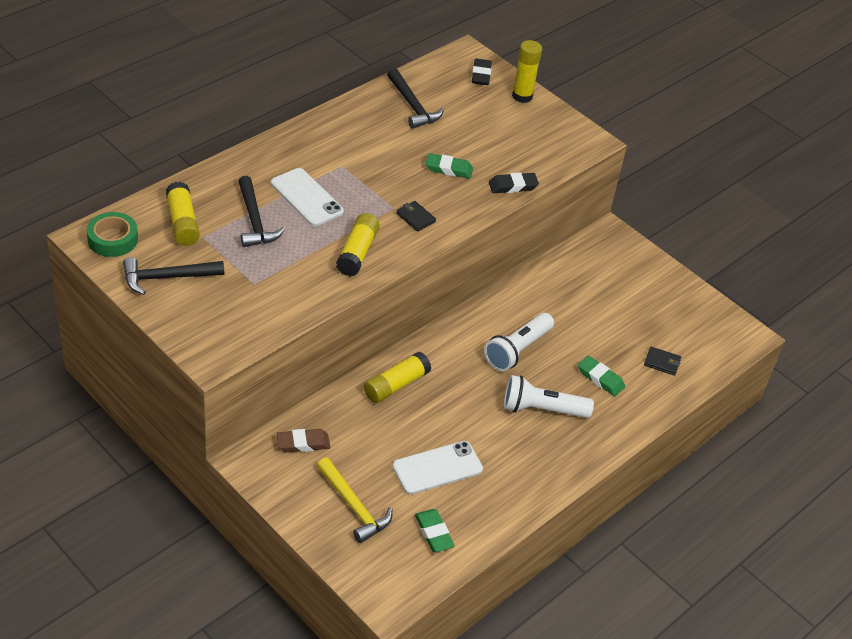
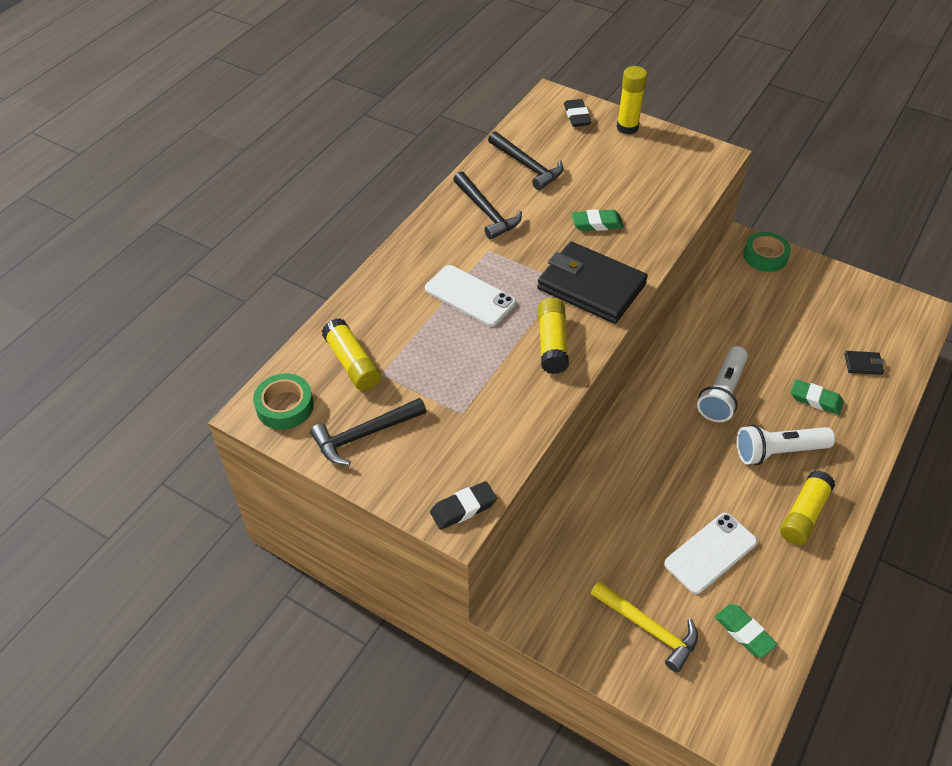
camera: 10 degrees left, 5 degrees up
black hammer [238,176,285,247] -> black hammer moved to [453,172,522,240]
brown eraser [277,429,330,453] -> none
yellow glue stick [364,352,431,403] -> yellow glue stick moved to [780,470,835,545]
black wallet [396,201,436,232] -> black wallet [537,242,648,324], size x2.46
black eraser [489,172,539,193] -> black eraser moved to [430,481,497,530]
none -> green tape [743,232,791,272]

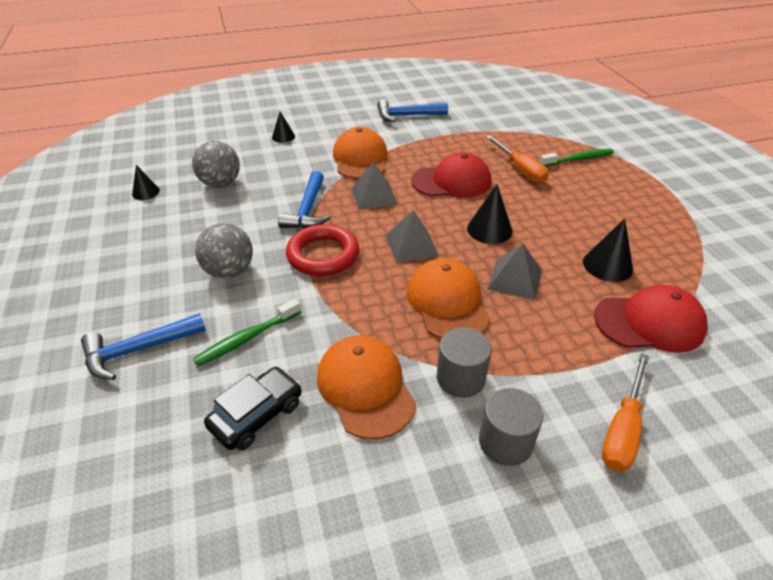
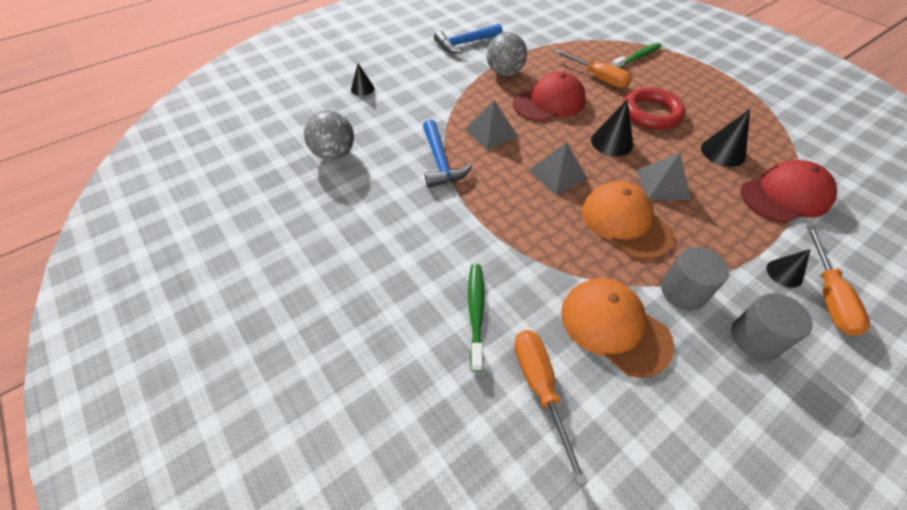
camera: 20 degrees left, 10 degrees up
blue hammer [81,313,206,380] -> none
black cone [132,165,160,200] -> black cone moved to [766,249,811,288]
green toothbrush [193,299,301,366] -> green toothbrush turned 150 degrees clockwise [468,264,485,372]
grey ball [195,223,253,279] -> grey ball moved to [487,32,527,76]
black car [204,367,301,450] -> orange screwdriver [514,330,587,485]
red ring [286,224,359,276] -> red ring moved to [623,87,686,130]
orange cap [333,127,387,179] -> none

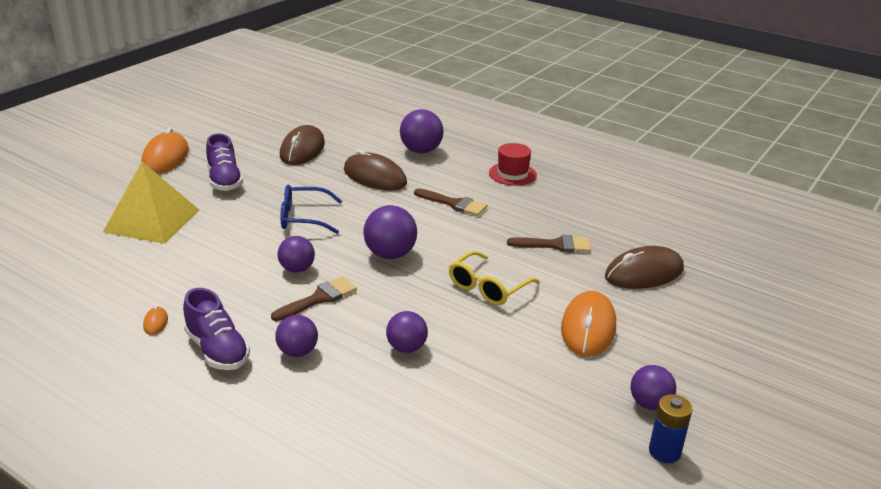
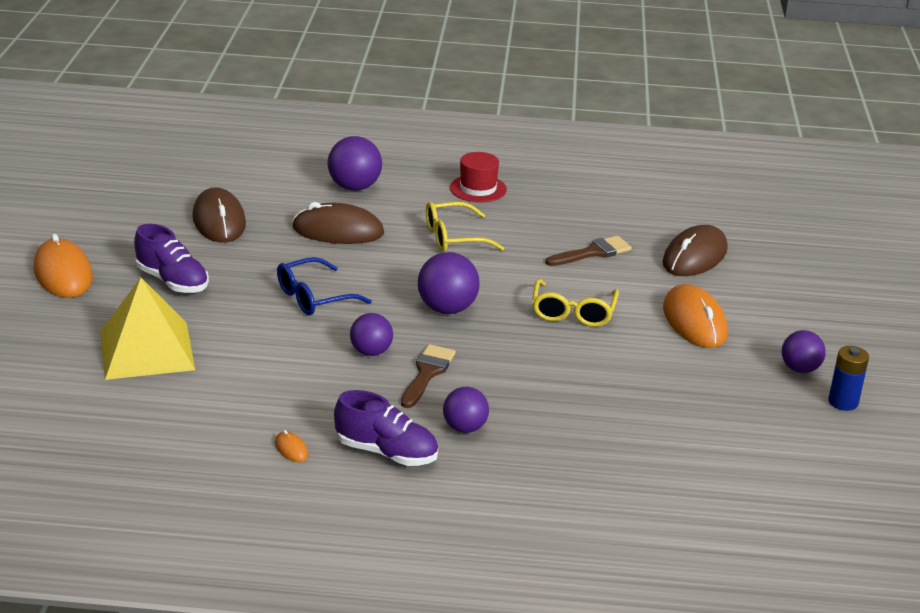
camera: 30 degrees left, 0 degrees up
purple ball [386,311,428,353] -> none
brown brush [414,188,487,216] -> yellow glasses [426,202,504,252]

---

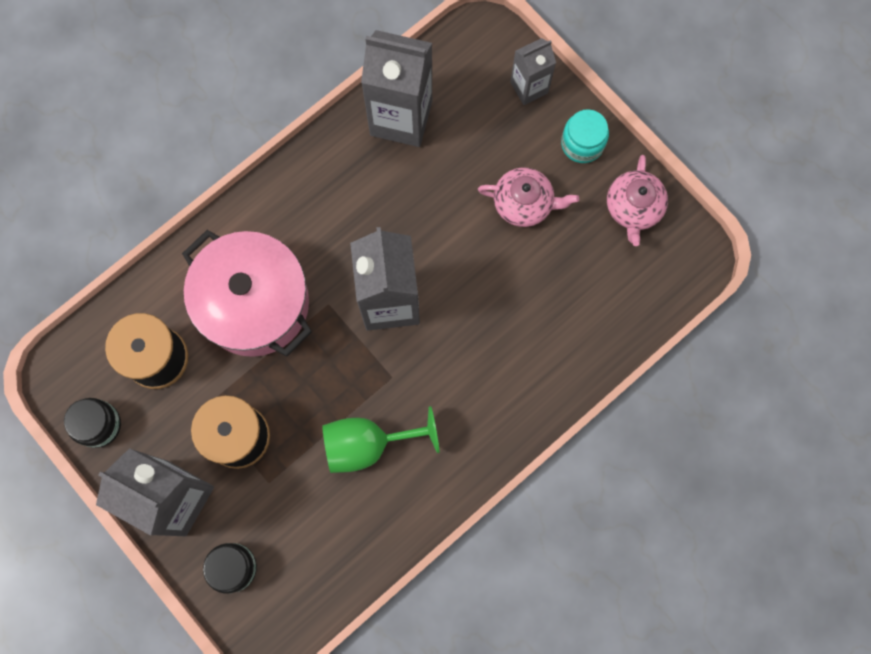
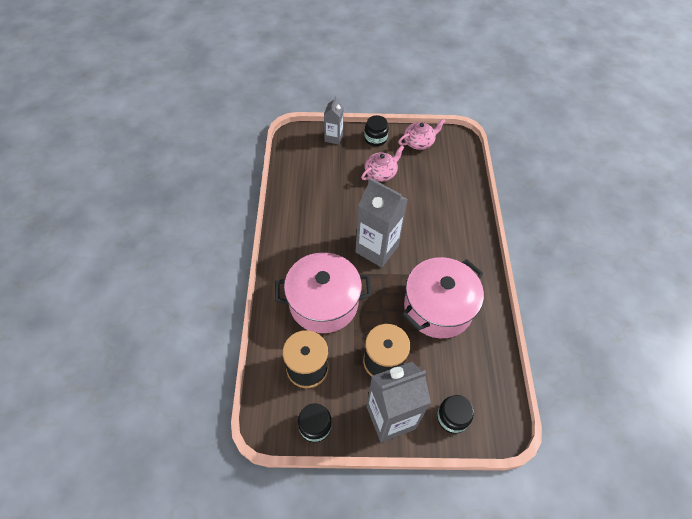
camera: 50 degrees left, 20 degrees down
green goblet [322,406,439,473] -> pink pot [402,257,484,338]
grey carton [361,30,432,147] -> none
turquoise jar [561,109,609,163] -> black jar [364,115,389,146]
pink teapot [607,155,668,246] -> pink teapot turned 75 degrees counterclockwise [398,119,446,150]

## EXERCISE DIRECTIONS
Among the records above, extract exactly the lines from the line with "camera: 50 degrees left, 20 degrees down" to the line with "pink teapot [607,155,668,246]", both lines included, and leave out the rest.

## RESULT FOR THIS TASK
camera: 50 degrees left, 20 degrees down
green goblet [322,406,439,473] -> pink pot [402,257,484,338]
grey carton [361,30,432,147] -> none
turquoise jar [561,109,609,163] -> black jar [364,115,389,146]
pink teapot [607,155,668,246] -> pink teapot turned 75 degrees counterclockwise [398,119,446,150]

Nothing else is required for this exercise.